Given information:

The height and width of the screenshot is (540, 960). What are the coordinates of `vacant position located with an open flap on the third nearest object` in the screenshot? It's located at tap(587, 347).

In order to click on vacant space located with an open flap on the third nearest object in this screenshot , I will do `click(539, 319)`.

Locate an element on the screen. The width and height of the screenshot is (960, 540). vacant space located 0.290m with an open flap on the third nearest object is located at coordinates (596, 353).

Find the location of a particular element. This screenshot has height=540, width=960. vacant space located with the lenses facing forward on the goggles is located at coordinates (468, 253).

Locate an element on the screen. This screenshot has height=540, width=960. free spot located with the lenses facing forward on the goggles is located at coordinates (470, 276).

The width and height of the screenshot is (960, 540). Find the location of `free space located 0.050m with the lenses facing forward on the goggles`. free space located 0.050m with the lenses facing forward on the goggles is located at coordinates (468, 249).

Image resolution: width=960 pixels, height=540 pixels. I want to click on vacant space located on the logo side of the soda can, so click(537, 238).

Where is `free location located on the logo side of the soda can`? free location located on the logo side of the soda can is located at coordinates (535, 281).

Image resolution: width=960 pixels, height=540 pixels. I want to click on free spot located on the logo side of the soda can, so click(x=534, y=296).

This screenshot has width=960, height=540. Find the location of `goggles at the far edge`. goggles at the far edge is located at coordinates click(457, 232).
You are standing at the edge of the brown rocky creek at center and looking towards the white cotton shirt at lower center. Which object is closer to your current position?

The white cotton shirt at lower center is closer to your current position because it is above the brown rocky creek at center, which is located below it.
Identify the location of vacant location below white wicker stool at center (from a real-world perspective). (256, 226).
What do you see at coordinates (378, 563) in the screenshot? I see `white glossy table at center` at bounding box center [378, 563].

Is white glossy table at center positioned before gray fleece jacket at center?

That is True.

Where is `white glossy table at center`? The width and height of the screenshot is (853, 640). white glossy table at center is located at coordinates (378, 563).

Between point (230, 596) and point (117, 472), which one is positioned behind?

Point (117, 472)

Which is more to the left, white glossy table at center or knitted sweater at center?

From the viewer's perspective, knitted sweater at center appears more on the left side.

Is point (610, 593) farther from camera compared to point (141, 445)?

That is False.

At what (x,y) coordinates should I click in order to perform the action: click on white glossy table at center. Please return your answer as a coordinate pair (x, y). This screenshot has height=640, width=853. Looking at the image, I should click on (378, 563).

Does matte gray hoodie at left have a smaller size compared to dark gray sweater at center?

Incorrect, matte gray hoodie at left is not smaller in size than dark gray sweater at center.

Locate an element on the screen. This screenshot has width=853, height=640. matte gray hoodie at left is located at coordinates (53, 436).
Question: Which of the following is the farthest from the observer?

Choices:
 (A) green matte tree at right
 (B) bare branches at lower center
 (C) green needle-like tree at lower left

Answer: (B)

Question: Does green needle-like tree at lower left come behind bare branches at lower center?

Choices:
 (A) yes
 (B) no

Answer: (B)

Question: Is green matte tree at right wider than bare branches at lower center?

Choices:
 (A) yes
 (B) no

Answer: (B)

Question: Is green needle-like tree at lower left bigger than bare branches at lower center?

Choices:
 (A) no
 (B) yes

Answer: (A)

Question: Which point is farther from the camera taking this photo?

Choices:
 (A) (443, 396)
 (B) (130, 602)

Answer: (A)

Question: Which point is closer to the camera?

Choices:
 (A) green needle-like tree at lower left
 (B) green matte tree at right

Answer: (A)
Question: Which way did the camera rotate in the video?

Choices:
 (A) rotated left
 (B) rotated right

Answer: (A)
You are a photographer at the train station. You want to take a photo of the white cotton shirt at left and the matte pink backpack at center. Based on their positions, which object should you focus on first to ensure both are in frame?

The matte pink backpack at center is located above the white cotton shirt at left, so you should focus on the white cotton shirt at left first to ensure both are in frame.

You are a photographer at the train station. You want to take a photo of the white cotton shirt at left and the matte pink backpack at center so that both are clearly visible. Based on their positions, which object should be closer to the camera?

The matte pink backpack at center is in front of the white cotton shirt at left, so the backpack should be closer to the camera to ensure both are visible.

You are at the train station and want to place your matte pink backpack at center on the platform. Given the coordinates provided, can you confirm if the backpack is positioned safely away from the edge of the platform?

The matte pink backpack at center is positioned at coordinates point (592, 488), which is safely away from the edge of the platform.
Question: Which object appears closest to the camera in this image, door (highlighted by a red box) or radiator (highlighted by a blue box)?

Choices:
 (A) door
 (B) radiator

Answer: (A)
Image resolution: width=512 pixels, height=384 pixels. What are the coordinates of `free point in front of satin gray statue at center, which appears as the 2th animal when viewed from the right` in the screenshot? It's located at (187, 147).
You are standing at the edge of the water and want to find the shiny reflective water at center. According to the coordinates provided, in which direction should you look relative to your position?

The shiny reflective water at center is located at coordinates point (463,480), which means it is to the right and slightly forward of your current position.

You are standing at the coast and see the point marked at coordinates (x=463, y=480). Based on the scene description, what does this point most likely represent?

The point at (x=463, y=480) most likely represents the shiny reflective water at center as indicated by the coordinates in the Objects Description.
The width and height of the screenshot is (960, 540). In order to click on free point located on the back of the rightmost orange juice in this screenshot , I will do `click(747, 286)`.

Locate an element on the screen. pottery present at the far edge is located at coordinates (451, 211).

Exercise brief:
Copy every one of the records above exactly, line for line.

Exercise output:
The height and width of the screenshot is (540, 960). What are the coordinates of `vacant position located with an open flap on the third nearest object` in the screenshot? It's located at tap(587, 347).

In order to click on vacant space located with an open flap on the third nearest object in this screenshot , I will do `click(539, 319)`.

Locate an element on the screen. The width and height of the screenshot is (960, 540). vacant space located 0.290m with an open flap on the third nearest object is located at coordinates (596, 353).

Find the location of a particular element. This screenshot has height=540, width=960. vacant space located with the lenses facing forward on the goggles is located at coordinates (468, 253).

Locate an element on the screen. This screenshot has height=540, width=960. free spot located with the lenses facing forward on the goggles is located at coordinates (470, 276).

The width and height of the screenshot is (960, 540). Find the location of `free space located 0.050m with the lenses facing forward on the goggles`. free space located 0.050m with the lenses facing forward on the goggles is located at coordinates (468, 249).

Image resolution: width=960 pixels, height=540 pixels. I want to click on vacant space located on the logo side of the soda can, so click(537, 238).

Where is `free location located on the logo side of the soda can`? free location located on the logo side of the soda can is located at coordinates (535, 281).

Image resolution: width=960 pixels, height=540 pixels. I want to click on free spot located on the logo side of the soda can, so click(x=534, y=296).

This screenshot has width=960, height=540. Find the location of `goggles at the far edge`. goggles at the far edge is located at coordinates click(457, 232).
You are standing at the edge of the brown rocky creek at center and looking towards the white cotton shirt at lower center. Which object is closer to your current position?

The white cotton shirt at lower center is closer to your current position because it is above the brown rocky creek at center, which is located below it.
Identify the location of vacant location below white wicker stool at center (from a real-world perspective). (256, 226).
What do you see at coordinates (378, 563) in the screenshot? I see `white glossy table at center` at bounding box center [378, 563].

Is white glossy table at center positioned before gray fleece jacket at center?

That is True.

Where is `white glossy table at center`? The width and height of the screenshot is (853, 640). white glossy table at center is located at coordinates (378, 563).

Between point (230, 596) and point (117, 472), which one is positioned behind?

Point (117, 472)

Which is more to the left, white glossy table at center or knitted sweater at center?

From the viewer's perspective, knitted sweater at center appears more on the left side.

Is point (610, 593) farther from camera compared to point (141, 445)?

That is False.

At what (x,y) coordinates should I click in order to perform the action: click on white glossy table at center. Please return your answer as a coordinate pair (x, y). This screenshot has height=640, width=853. Looking at the image, I should click on (378, 563).

Does matte gray hoodie at left have a smaller size compared to dark gray sweater at center?

Incorrect, matte gray hoodie at left is not smaller in size than dark gray sweater at center.

Locate an element on the screen. This screenshot has width=853, height=640. matte gray hoodie at left is located at coordinates (53, 436).
Question: Which of the following is the farthest from the observer?

Choices:
 (A) green matte tree at right
 (B) bare branches at lower center
 (C) green needle-like tree at lower left

Answer: (B)

Question: Does green needle-like tree at lower left come behind bare branches at lower center?

Choices:
 (A) yes
 (B) no

Answer: (B)

Question: Is green matte tree at right wider than bare branches at lower center?

Choices:
 (A) yes
 (B) no

Answer: (B)

Question: Is green needle-like tree at lower left bigger than bare branches at lower center?

Choices:
 (A) no
 (B) yes

Answer: (A)

Question: Which point is farther from the camera taking this photo?

Choices:
 (A) (443, 396)
 (B) (130, 602)

Answer: (A)

Question: Which point is closer to the camera?

Choices:
 (A) green needle-like tree at lower left
 (B) green matte tree at right

Answer: (A)
Question: Which way did the camera rotate in the video?

Choices:
 (A) rotated left
 (B) rotated right

Answer: (A)
You are a photographer at the train station. You want to take a photo of the white cotton shirt at left and the matte pink backpack at center. Based on their positions, which object should you focus on first to ensure both are in frame?

The matte pink backpack at center is located above the white cotton shirt at left, so you should focus on the white cotton shirt at left first to ensure both are in frame.

You are a photographer at the train station. You want to take a photo of the white cotton shirt at left and the matte pink backpack at center so that both are clearly visible. Based on their positions, which object should be closer to the camera?

The matte pink backpack at center is in front of the white cotton shirt at left, so the backpack should be closer to the camera to ensure both are visible.

You are at the train station and want to place your matte pink backpack at center on the platform. Given the coordinates provided, can you confirm if the backpack is positioned safely away from the edge of the platform?

The matte pink backpack at center is positioned at coordinates point (592, 488), which is safely away from the edge of the platform.
Question: Which object appears closest to the camera in this image, door (highlighted by a red box) or radiator (highlighted by a blue box)?

Choices:
 (A) door
 (B) radiator

Answer: (A)
Image resolution: width=512 pixels, height=384 pixels. What are the coordinates of `free point in front of satin gray statue at center, which appears as the 2th animal when viewed from the right` in the screenshot? It's located at (187, 147).
You are standing at the edge of the water and want to find the shiny reflective water at center. According to the coordinates provided, in which direction should you look relative to your position?

The shiny reflective water at center is located at coordinates point (463,480), which means it is to the right and slightly forward of your current position.

You are standing at the coast and see the point marked at coordinates (x=463, y=480). Based on the scene description, what does this point most likely represent?

The point at (x=463, y=480) most likely represents the shiny reflective water at center as indicated by the coordinates in the Objects Description.
The width and height of the screenshot is (960, 540). In order to click on free point located on the back of the rightmost orange juice in this screenshot , I will do `click(747, 286)`.

Locate an element on the screen. pottery present at the far edge is located at coordinates (451, 211).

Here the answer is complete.